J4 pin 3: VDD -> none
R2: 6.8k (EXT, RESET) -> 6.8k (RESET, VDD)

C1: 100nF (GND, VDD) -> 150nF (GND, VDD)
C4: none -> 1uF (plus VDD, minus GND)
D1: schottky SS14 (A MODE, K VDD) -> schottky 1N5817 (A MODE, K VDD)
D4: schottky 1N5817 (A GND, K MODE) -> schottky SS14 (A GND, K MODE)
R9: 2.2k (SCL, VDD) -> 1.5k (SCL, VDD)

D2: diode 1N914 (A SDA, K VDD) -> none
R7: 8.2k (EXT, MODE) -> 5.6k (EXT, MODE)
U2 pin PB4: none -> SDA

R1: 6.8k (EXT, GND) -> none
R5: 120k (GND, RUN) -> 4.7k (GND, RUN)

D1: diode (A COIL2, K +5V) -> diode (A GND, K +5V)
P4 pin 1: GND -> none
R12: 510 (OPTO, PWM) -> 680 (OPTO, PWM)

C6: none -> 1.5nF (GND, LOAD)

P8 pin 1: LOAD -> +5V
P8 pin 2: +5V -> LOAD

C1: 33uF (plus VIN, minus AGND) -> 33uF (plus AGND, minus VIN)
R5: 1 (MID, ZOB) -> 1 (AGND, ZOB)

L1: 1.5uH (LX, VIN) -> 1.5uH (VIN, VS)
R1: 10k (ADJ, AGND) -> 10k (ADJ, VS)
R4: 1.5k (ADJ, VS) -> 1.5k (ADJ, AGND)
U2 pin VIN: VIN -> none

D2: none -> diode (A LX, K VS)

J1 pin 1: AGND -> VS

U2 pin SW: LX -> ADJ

**Directions for this task:** The data is to be given again in full, with every line exact.

**Answer box:**
J4 pin 3: VDD -> none
R2: 6.8k (EXT, RESET) -> 6.8k (RESET, VDD)

C1: 100nF (GND, VDD) -> 150nF (GND, VDD)
C4: none -> 1uF (plus VDD, minus GND)
D1: schottky SS14 (A MODE, K VDD) -> schottky 1N5817 (A MODE, K VDD)
D4: schottky 1N5817 (A GND, K MODE) -> schottky SS14 (A GND, K MODE)
R9: 2.2k (SCL, VDD) -> 1.5k (SCL, VDD)

D2: diode 1N914 (A SDA, K VDD) -> none
R7: 8.2k (EXT, MODE) -> 5.6k (EXT, MODE)
U2 pin PB4: none -> SDA

R1: 6.8k (EXT, GND) -> none
R5: 120k (GND, RUN) -> 4.7k (GND, RUN)

D1: diode (A COIL2, K +5V) -> diode (A GND, K +5V)
P4 pin 1: GND -> none
R12: 510 (OPTO, PWM) -> 680 (OPTO, PWM)

C6: none -> 1.5nF (GND, LOAD)

P8 pin 1: LOAD -> +5V
P8 pin 2: +5V -> LOAD

C1: 33uF (plus VIN, minus AGND) -> 33uF (plus AGND, minus VIN)
R5: 1 (MID, ZOB) -> 1 (AGND, ZOB)

L1: 1.5uH (LX, VIN) -> 1.5uH (VIN, VS)
R1: 10k (ADJ, AGND) -> 10k (ADJ, VS)
R4: 1.5k (ADJ, VS) -> 1.5k (ADJ, AGND)
U2 pin VIN: VIN -> none

D2: none -> diode (A LX, K VS)

J1 pin 1: AGND -> VS

U2 pin SW: LX -> ADJ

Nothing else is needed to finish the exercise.